◆ Work to complete ◆
For the entries below, return the line holding "red cylinder: 4 -> 7" together with all lines after it, unchanged, and leave every picture out.

_ _ _ _

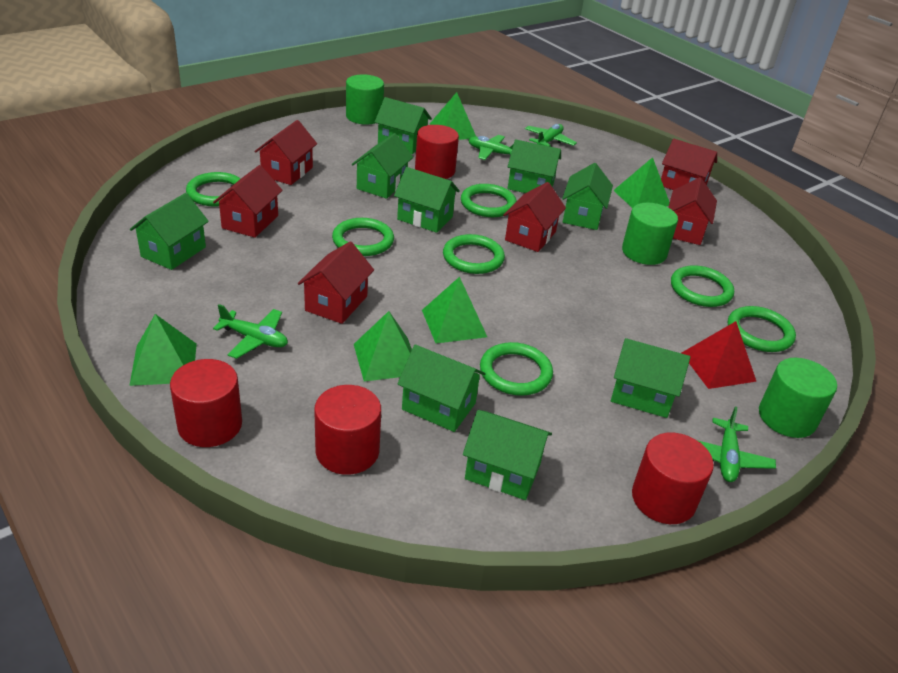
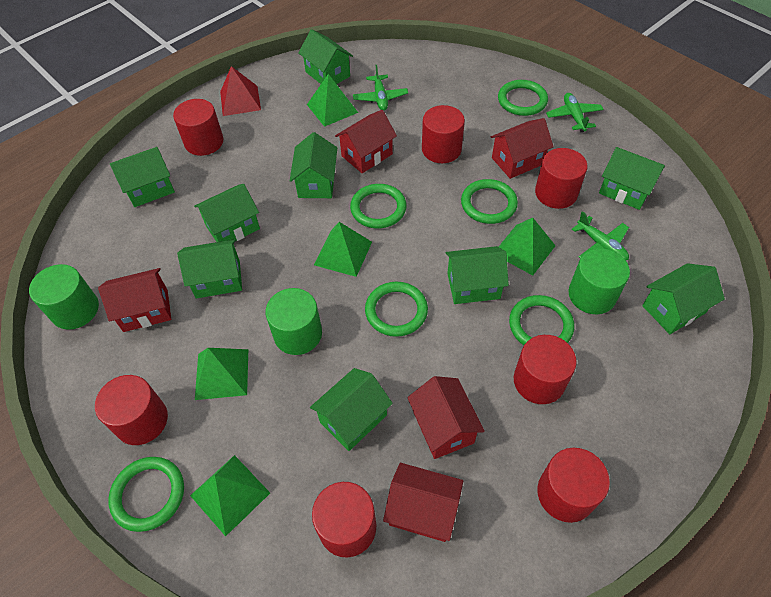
green plane: 4 -> 3
green ring: 7 -> 6
red cylinder: 4 -> 7
red house: 6 -> 5

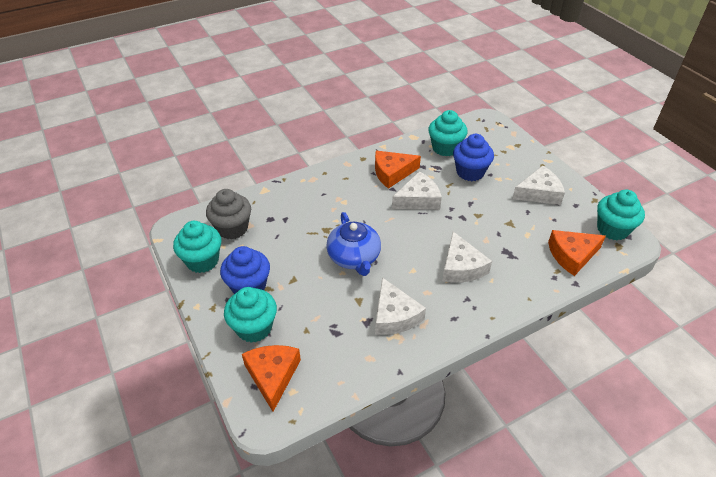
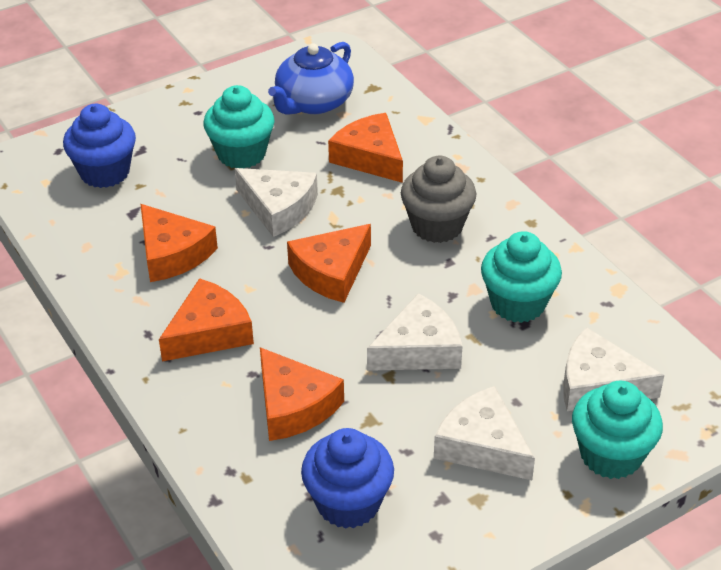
orange cheese: 3 -> 5
turquoise cupcake: 4 -> 3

_ _ _ _

◆ Result below ◆
red cylinder: 4 -> 7
red house: 6 -> 5

orange cheese: 3 -> 5
turquoise cupcake: 4 -> 3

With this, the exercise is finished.